- TASK TO COMPLETE: Format the entries below as a numbered list with one item per line, skipping blank lines and leaving out the pictures.

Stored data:
+ + +
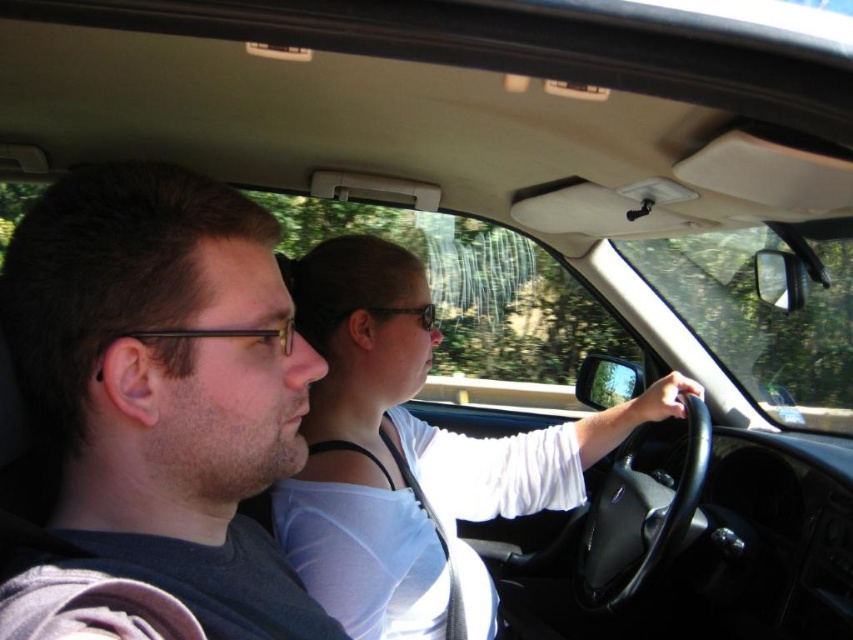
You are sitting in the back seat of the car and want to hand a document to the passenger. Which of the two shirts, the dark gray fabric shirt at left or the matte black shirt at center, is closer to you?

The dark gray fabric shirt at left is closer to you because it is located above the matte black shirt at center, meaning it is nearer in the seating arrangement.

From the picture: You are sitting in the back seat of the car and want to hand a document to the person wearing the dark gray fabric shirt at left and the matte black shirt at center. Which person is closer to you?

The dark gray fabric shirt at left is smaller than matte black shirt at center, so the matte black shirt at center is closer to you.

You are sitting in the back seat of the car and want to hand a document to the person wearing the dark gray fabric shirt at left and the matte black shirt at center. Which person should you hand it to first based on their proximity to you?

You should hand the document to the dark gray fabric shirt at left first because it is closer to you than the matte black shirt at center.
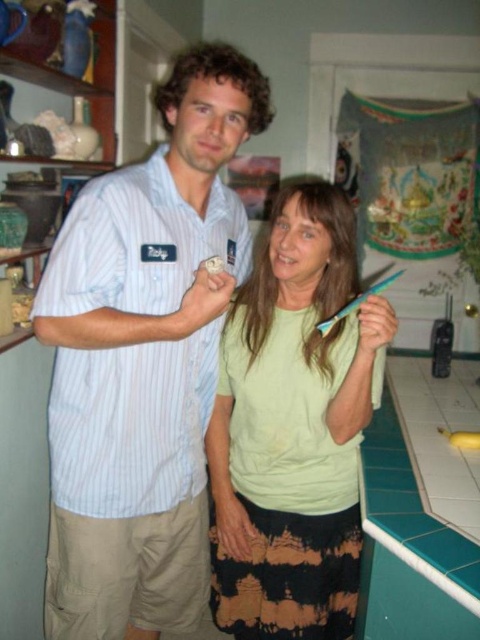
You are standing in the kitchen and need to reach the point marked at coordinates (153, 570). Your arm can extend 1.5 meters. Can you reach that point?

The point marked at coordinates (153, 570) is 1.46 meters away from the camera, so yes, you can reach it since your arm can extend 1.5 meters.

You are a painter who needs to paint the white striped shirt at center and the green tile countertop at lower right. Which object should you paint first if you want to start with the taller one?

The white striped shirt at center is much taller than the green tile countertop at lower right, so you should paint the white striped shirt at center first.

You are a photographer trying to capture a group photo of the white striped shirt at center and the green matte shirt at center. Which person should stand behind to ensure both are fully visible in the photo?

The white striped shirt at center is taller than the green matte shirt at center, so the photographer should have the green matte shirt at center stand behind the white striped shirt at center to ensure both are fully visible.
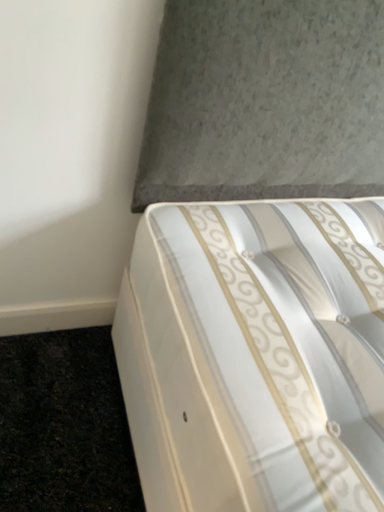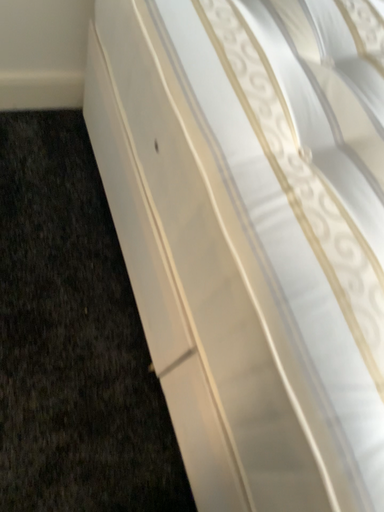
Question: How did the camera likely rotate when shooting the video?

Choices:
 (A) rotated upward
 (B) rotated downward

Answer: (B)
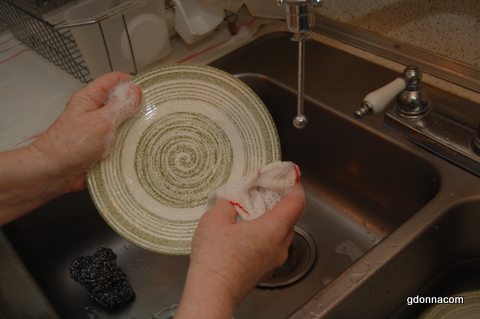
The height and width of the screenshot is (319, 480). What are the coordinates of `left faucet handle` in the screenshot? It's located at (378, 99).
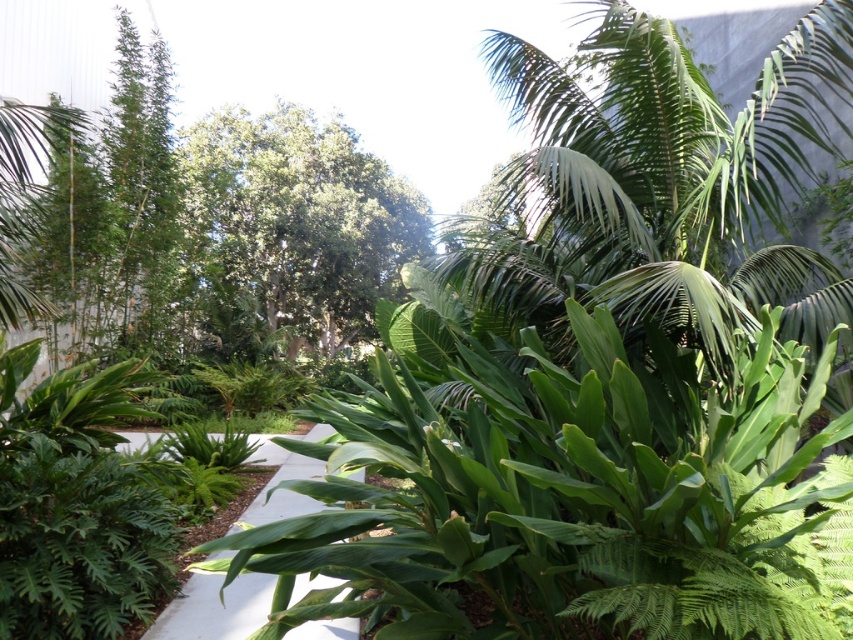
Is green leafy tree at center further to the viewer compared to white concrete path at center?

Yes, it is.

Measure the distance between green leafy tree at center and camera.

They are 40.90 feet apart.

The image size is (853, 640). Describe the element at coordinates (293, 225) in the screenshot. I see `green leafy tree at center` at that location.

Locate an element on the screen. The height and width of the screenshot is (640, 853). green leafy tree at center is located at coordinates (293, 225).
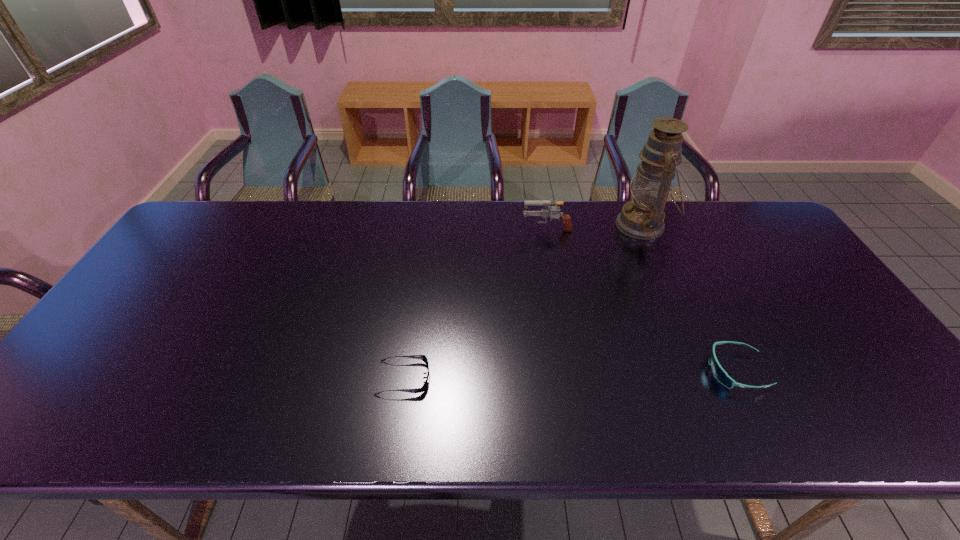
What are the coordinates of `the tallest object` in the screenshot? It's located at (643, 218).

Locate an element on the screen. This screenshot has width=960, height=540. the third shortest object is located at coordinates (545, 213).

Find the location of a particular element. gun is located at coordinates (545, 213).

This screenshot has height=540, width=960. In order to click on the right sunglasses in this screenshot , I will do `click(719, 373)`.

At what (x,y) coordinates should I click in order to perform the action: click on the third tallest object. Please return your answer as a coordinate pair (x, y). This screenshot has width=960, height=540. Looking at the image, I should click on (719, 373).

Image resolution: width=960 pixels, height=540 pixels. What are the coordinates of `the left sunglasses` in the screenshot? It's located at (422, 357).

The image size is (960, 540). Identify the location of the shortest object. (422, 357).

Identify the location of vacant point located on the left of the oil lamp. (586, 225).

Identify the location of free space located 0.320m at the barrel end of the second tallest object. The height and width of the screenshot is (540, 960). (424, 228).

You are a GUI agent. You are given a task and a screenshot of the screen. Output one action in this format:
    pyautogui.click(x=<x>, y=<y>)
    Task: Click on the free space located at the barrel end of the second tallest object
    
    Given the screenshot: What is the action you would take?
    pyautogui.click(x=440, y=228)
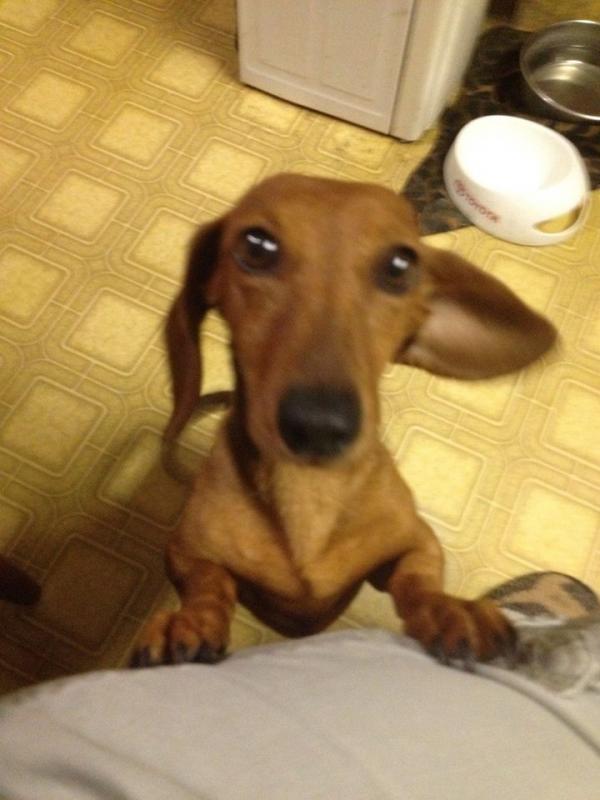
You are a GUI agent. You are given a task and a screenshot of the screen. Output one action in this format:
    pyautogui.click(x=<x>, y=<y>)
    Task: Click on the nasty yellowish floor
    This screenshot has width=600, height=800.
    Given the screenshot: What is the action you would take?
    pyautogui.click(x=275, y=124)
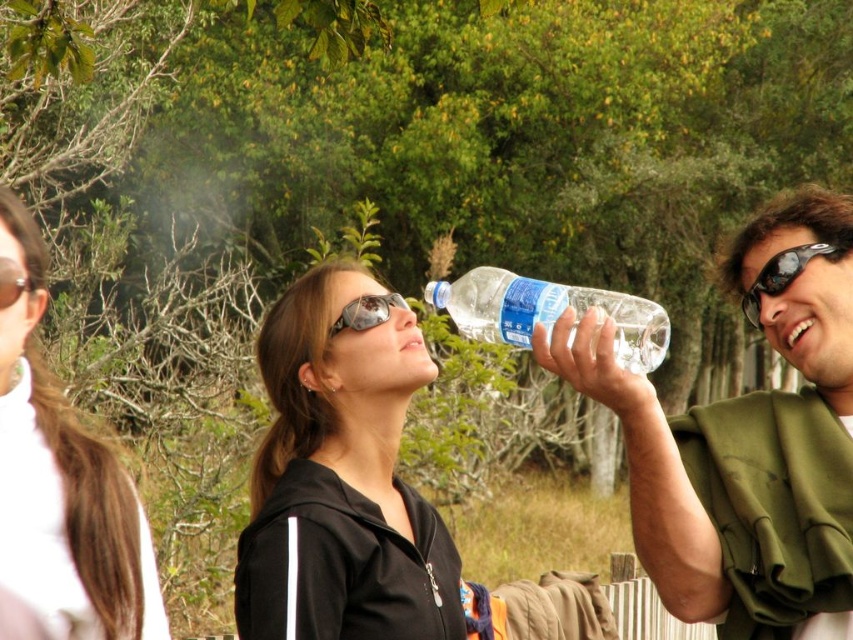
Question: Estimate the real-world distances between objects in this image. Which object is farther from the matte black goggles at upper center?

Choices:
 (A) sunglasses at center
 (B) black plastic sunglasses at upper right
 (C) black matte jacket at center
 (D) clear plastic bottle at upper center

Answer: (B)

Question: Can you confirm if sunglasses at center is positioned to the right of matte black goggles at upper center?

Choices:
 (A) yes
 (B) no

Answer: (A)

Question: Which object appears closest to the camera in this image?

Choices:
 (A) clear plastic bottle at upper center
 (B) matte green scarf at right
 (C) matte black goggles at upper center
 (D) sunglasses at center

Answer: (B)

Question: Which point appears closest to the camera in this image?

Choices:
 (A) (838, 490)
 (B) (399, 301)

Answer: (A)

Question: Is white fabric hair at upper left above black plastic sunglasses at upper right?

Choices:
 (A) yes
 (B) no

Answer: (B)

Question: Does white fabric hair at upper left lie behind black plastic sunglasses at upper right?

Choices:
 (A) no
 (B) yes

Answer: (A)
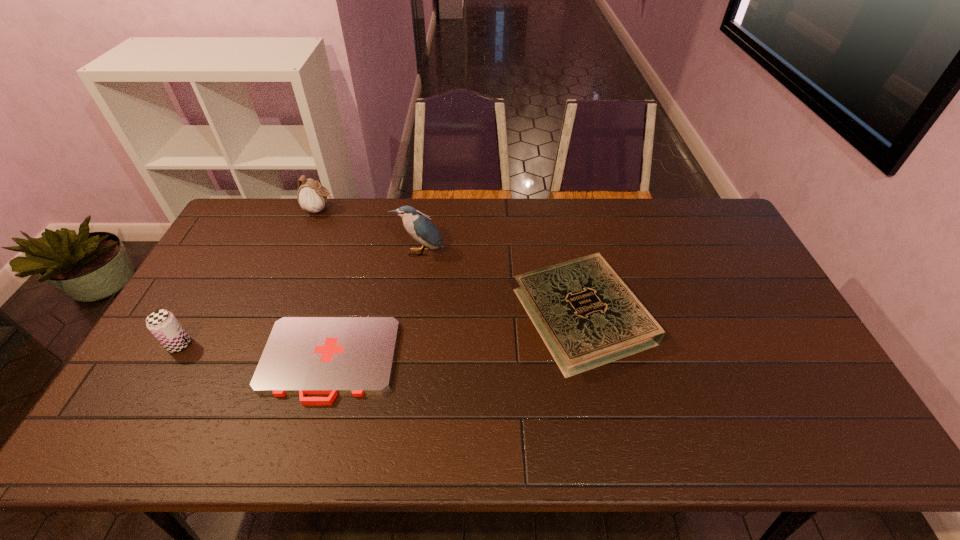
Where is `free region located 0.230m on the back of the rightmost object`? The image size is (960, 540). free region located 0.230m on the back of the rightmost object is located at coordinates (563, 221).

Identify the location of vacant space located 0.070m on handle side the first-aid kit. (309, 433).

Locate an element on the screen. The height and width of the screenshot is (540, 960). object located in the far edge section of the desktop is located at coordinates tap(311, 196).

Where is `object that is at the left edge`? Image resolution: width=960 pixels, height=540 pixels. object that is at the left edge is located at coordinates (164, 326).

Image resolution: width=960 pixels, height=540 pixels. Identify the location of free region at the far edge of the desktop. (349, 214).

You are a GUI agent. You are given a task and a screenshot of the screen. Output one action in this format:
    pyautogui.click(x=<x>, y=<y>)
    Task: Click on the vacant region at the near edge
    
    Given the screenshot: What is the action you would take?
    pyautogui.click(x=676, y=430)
+ + +
- WRITTEN ANSWER:
1. You are sitting in the back seat of the car and want to hand a document to the passenger. Which of the two shirts, the dark gray fabric shirt at left or the matte black shirt at center, is closer to you?
2. The dark gray fabric shirt at left is closer to you because it is located above the matte black shirt at center, meaning it is nearer in the seating arrangement.
3. From the picture: You are sitting in the back seat of the car and want to hand a document to the person wearing the dark gray fabric shirt at left and the matte black shirt at center. Which person is closer to you?
4. The dark gray fabric shirt at left is smaller than matte black shirt at center, so the matte black shirt at center is closer to you.
5. You are sitting in the back seat of the car and want to hand a document to the person wearing the dark gray fabric shirt at left and the matte black shirt at center. Which person should you hand it to first based on their proximity to you?
6. You should hand the document to the dark gray fabric shirt at left first because it is closer to you than the matte black shirt at center.
7. You are standing in the kitchen and need to reach the point marked at coordinates (153, 570). Your arm can extend 1.5 meters. Can you reach that point?
8. The point marked at coordinates (153, 570) is 1.46 meters away from the camera, so yes, you can reach it since your arm can extend 1.5 meters.
9. You are a painter who needs to paint the white striped shirt at center and the green tile countertop at lower right. Which object should you paint first if you want to start with the taller one?
10. The white striped shirt at center is much taller than the green tile countertop at lower right, so you should paint the white striped shirt at center first.
11. You are a photographer trying to capture a group photo of the white striped shirt at center and the green matte shirt at center. Which person should stand behind to ensure both are fully visible in the photo?
12. The white striped shirt at center is taller than the green matte shirt at center, so the photographer should have the green matte shirt at center stand behind the white striped shirt at center to ensure both are fully visible.
13. Question: How did the camera likely rotate when shooting the video?
14. Choices:
15.  (A) rotated upward
16.  (B) rotated downward
17. Answer: (B)
18. The height and width of the screenshot is (319, 480). What are the coordinates of `left faucet handle` in the screenshot? It's located at (378, 99).
19. Is green leafy tree at center further to the viewer compared to white concrete path at center?
20. Yes, it is.
21. Measure the distance between green leafy tree at center and camera.
22. They are 40.90 feet apart.
23. The image size is (853, 640). Describe the element at coordinates (293, 225) in the screenshot. I see `green leafy tree at center` at that location.
24. Locate an element on the screen. The height and width of the screenshot is (640, 853). green leafy tree at center is located at coordinates (293, 225).
25. What are the coordinates of `the tallest object` in the screenshot? It's located at (643, 218).
26. Locate an element on the screen. This screenshot has width=960, height=540. the third shortest object is located at coordinates (545, 213).
27. Find the location of a particular element. gun is located at coordinates (545, 213).
28. This screenshot has height=540, width=960. In order to click on the right sunglasses in this screenshot , I will do `click(719, 373)`.
29. At what (x,y) coordinates should I click in order to perform the action: click on the third tallest object. Please return your answer as a coordinate pair (x, y). This screenshot has width=960, height=540. Looking at the image, I should click on (719, 373).
30. Image resolution: width=960 pixels, height=540 pixels. What are the coordinates of `the left sunglasses` in the screenshot? It's located at (422, 357).
31. The image size is (960, 540). Identify the location of the shortest object. (422, 357).
32. Identify the location of vacant point located on the left of the oil lamp. (586, 225).
33. Identify the location of free space located 0.320m at the barrel end of the second tallest object. The height and width of the screenshot is (540, 960). (424, 228).
34. You are a GUI agent. You are given a task and a screenshot of the screen. Output one action in this format:
35.     pyautogui.click(x=<x>, y=<y>)
36.     Task: Click on the free space located at the barrel end of the second tallest object
37.     Given the screenshot: What is the action you would take?
38.     pyautogui.click(x=440, y=228)
39. You are a GUI agent. You are given a task and a screenshot of the screen. Output one action in this format:
40.     pyautogui.click(x=<x>, y=<y>)
41.     Task: Click on the nasty yellowish floor
42.     This screenshot has width=600, height=800.
43.     Given the screenshot: What is the action you would take?
44.     pyautogui.click(x=275, y=124)
45. Question: Estimate the real-world distances between objects in this image. Which object is farther from the matte black goggles at upper center?
46. Choices:
47.  (A) sunglasses at center
48.  (B) black plastic sunglasses at upper right
49.  (C) black matte jacket at center
50.  (D) clear plastic bottle at upper center
51. Answer: (B)
52. Question: Can you confirm if sunglasses at center is positioned to the right of matte black goggles at upper center?
53. Choices:
54.  (A) yes
55.  (B) no
56. Answer: (A)
57. Question: Which object appears closest to the camera in this image?
58. Choices:
59.  (A) clear plastic bottle at upper center
60.  (B) matte green scarf at right
61.  (C) matte black goggles at upper center
62.  (D) sunglasses at center
63. Answer: (B)
64. Question: Which point appears closest to the camera in this image?
65. Choices:
66.  (A) (838, 490)
67.  (B) (399, 301)
68. Answer: (A)
69. Question: Is white fabric hair at upper left above black plastic sunglasses at upper right?
70. Choices:
71.  (A) yes
72.  (B) no
73. Answer: (B)
74. Question: Does white fabric hair at upper left lie behind black plastic sunglasses at upper right?
75. Choices:
76.  (A) no
77.  (B) yes
78. Answer: (A)
79. Where is `free region located 0.230m on the back of the rightmost object`? The image size is (960, 540). free region located 0.230m on the back of the rightmost object is located at coordinates (563, 221).
80. Identify the location of vacant space located 0.070m on handle side the first-aid kit. (309, 433).
81. Locate an element on the screen. The height and width of the screenshot is (540, 960). object located in the far edge section of the desktop is located at coordinates tap(311, 196).
82. Where is `object that is at the left edge`? Image resolution: width=960 pixels, height=540 pixels. object that is at the left edge is located at coordinates (164, 326).
83. Image resolution: width=960 pixels, height=540 pixels. Identify the location of free region at the far edge of the desktop. (349, 214).
84. You are a GUI agent. You are given a task and a screenshot of the screen. Output one action in this format:
85.     pyautogui.click(x=<x>, y=<y>)
86.     Task: Click on the vacant region at the near edge
87.     Given the screenshot: What is the action you would take?
88.     pyautogui.click(x=676, y=430)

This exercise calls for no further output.